• Problem:
Two lines below mark the span: the one containing "lime brick A8:B8" and the one containing "none -> green brick K8:K9 level 1". Set down both, plus every line between, exactly as they stand, and nothing else.

• Data provided:
=-=-=
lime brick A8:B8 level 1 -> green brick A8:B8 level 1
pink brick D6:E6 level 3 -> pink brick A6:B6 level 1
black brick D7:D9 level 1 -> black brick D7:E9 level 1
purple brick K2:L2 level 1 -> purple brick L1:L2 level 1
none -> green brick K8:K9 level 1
=-=-=
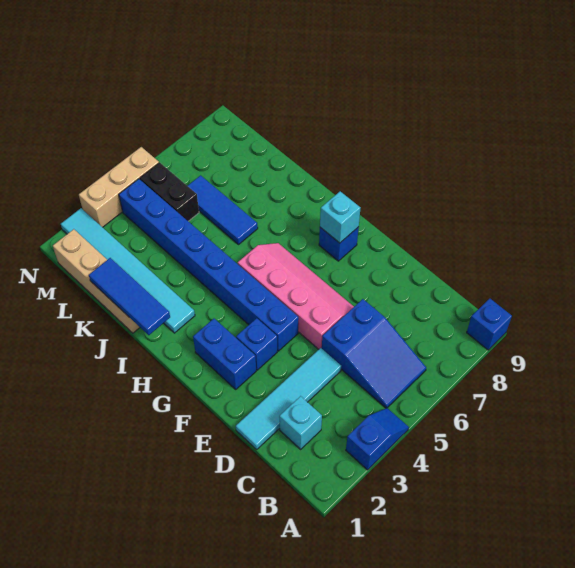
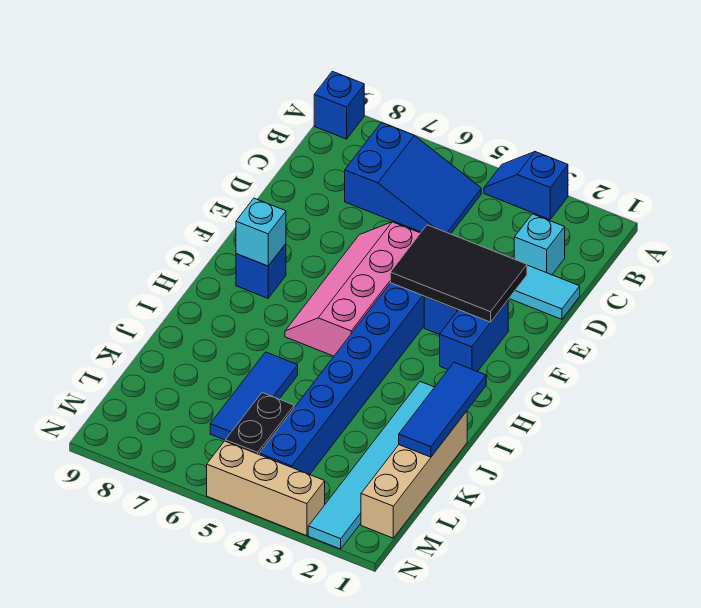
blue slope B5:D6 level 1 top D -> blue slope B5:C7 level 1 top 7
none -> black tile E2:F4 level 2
=-=-=
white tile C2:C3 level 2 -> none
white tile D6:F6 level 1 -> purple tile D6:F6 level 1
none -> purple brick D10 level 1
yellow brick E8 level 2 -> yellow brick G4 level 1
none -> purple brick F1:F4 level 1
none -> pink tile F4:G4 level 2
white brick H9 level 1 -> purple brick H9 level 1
=-=-=
• Your response:
lime brick A8:B8 level 1 -> green brick A8:B8 level 1
pink brick D6:E6 level 3 -> pink brick A6:B6 level 1
black brick D7:D9 level 1 -> black brick D7:E9 level 1
purple brick K2:L2 level 1 -> purple brick L1:L2 level 1
none -> green brick K8:K9 level 1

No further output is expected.